__WHAT NEEDS TO BE DONE__:
Your answer should be the lines from the one containing "D3: none -> zener 3.3V (A GND, K MA)" through the final line below, copied exactly.
START INPUT DATA
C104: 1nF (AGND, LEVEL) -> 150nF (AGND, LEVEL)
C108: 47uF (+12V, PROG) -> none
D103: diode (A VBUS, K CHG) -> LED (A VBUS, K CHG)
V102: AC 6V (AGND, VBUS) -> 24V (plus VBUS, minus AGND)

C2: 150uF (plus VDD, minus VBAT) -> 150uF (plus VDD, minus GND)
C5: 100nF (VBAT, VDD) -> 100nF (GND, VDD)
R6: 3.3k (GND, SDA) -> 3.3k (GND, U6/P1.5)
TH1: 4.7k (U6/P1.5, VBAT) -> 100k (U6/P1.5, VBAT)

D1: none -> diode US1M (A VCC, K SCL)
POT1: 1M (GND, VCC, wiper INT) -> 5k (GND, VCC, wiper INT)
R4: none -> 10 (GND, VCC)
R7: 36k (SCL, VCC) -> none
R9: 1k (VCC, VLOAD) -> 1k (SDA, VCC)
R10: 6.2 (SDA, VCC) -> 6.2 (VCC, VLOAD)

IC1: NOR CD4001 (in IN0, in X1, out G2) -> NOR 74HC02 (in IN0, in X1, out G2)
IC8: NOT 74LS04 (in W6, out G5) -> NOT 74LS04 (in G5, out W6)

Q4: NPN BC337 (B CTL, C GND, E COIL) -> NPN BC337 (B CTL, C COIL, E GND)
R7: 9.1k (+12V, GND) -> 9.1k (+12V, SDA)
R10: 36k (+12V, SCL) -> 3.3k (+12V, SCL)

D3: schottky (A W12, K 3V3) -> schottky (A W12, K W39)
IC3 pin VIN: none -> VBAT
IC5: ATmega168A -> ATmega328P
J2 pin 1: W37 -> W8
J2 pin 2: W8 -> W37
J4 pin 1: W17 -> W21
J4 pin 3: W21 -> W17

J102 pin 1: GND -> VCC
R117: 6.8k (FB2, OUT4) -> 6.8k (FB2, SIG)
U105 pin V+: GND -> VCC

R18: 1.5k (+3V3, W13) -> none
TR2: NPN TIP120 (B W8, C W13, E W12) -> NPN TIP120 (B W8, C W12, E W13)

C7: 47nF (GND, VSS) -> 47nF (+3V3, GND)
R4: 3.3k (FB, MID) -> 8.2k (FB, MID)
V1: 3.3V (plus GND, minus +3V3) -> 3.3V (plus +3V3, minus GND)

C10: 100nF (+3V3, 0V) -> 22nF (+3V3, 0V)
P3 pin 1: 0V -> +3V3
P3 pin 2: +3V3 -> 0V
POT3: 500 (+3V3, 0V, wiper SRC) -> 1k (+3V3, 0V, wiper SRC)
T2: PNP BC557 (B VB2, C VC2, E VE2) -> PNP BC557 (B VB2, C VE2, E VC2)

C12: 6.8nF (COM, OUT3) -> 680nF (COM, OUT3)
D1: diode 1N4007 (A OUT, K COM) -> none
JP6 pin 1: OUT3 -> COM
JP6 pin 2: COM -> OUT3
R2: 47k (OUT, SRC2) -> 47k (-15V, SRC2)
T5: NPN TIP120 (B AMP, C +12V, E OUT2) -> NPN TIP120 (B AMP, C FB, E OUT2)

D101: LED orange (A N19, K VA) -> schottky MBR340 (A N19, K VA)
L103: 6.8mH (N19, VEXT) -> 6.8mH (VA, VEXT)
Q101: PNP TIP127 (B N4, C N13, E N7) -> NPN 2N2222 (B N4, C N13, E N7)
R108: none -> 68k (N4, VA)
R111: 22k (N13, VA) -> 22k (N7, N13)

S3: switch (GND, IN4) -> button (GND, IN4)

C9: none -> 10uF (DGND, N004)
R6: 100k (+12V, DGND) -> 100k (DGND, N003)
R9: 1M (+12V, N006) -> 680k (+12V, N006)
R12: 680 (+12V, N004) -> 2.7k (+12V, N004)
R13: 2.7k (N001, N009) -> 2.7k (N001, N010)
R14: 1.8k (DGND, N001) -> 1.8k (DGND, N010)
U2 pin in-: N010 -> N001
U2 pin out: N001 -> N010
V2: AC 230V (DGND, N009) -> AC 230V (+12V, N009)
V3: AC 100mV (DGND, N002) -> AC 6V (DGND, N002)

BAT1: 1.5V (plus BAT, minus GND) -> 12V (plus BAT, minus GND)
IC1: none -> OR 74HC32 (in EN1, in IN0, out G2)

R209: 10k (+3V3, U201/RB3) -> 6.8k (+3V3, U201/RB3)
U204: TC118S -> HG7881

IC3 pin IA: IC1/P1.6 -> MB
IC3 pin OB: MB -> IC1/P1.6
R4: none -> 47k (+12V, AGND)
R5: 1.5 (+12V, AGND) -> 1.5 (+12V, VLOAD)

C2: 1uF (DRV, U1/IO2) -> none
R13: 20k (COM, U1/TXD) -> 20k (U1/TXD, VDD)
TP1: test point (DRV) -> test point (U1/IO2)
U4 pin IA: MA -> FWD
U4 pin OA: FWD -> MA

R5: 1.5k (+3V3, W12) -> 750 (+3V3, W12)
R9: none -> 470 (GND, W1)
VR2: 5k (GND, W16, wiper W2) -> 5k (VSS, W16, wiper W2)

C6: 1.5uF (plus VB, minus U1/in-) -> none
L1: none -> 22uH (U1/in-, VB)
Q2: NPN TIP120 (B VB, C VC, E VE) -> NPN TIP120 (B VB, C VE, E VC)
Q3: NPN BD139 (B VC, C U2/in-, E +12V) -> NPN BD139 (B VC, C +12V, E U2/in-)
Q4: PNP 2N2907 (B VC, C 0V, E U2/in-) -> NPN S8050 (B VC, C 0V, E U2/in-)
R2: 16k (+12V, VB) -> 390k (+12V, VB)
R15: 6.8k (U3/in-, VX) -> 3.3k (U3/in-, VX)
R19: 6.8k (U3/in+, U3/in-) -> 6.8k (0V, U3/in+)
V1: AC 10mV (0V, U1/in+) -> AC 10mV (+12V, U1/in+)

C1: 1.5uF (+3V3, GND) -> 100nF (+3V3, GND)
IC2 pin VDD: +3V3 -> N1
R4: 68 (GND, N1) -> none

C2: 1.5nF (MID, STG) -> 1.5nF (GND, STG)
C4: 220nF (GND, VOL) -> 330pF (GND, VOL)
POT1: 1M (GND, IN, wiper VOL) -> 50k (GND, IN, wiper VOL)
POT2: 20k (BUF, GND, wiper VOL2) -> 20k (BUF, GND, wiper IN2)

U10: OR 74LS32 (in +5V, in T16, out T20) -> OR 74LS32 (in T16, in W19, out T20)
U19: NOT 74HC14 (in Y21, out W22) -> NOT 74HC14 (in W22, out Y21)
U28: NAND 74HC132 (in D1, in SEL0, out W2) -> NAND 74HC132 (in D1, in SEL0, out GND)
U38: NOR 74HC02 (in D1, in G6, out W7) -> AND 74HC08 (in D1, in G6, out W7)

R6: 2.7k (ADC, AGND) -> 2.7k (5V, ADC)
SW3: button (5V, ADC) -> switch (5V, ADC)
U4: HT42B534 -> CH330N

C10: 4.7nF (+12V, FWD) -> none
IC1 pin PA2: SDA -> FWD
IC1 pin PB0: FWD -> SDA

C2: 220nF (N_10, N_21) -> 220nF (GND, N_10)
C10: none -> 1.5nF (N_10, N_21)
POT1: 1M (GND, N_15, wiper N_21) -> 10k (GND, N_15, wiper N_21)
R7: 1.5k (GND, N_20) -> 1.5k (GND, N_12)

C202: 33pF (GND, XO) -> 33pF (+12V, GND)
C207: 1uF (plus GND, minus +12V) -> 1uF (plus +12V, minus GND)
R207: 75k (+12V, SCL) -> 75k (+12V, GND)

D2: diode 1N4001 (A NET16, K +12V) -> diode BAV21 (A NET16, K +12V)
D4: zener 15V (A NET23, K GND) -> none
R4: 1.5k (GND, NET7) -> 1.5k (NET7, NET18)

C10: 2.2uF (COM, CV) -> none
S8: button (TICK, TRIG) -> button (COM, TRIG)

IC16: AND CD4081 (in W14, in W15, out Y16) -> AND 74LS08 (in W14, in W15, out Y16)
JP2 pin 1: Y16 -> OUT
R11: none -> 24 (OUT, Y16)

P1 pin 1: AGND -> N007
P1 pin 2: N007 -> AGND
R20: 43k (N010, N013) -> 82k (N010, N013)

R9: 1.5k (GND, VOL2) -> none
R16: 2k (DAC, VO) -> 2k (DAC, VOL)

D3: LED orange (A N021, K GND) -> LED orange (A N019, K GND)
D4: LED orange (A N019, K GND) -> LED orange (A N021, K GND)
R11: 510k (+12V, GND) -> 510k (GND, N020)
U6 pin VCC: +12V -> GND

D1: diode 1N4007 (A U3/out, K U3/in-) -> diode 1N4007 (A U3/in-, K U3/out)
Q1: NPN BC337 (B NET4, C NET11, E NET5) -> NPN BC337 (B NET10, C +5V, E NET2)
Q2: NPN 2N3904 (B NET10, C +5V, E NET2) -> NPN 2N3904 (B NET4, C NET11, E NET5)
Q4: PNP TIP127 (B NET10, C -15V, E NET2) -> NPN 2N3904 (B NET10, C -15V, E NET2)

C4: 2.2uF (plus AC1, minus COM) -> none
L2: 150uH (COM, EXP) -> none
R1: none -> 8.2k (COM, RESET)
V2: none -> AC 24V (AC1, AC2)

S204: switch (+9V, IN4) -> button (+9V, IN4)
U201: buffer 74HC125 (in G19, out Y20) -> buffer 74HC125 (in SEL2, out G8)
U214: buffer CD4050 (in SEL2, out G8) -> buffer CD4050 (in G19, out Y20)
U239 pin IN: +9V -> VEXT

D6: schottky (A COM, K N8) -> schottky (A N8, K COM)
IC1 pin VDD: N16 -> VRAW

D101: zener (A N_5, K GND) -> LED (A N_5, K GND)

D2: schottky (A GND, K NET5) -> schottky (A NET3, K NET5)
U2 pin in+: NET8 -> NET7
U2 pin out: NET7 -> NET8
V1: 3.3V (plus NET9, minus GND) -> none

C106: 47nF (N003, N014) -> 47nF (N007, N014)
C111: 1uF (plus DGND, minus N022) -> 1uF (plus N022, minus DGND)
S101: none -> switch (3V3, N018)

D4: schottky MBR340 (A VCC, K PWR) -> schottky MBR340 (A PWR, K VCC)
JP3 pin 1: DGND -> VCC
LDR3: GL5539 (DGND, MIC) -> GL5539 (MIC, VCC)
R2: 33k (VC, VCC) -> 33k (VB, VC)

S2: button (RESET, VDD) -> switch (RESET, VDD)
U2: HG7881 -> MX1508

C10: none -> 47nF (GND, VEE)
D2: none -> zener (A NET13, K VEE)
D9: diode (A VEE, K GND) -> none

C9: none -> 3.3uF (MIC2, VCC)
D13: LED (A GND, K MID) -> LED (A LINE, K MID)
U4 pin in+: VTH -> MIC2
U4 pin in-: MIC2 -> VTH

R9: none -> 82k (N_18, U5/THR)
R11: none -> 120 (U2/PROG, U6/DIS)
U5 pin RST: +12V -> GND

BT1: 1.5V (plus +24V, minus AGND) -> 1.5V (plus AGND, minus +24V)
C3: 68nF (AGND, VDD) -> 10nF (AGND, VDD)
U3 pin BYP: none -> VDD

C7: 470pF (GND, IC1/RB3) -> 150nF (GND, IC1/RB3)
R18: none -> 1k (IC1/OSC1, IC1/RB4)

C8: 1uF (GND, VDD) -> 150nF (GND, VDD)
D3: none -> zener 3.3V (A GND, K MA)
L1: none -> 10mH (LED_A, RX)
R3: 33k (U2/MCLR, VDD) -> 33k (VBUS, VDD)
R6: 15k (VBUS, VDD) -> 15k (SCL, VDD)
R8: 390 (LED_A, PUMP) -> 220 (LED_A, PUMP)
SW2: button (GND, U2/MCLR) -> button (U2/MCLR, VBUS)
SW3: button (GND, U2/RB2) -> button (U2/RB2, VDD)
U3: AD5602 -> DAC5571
END INPUT DATA
__EXPECTED ANSWER__:
D3: none -> zener 3.3V (A GND, K MA)
L1: none -> 10mH (LED_A, RX)
R3: 33k (U2/MCLR, VDD) -> 33k (VBUS, VDD)
R6: 15k (VBUS, VDD) -> 15k (SCL, VDD)
R8: 390 (LED_A, PUMP) -> 220 (LED_A, PUMP)
SW2: button (GND, U2/MCLR) -> button (U2/MCLR, VBUS)
SW3: button (GND, U2/RB2) -> button (U2/RB2, VDD)
U3: AD5602 -> DAC5571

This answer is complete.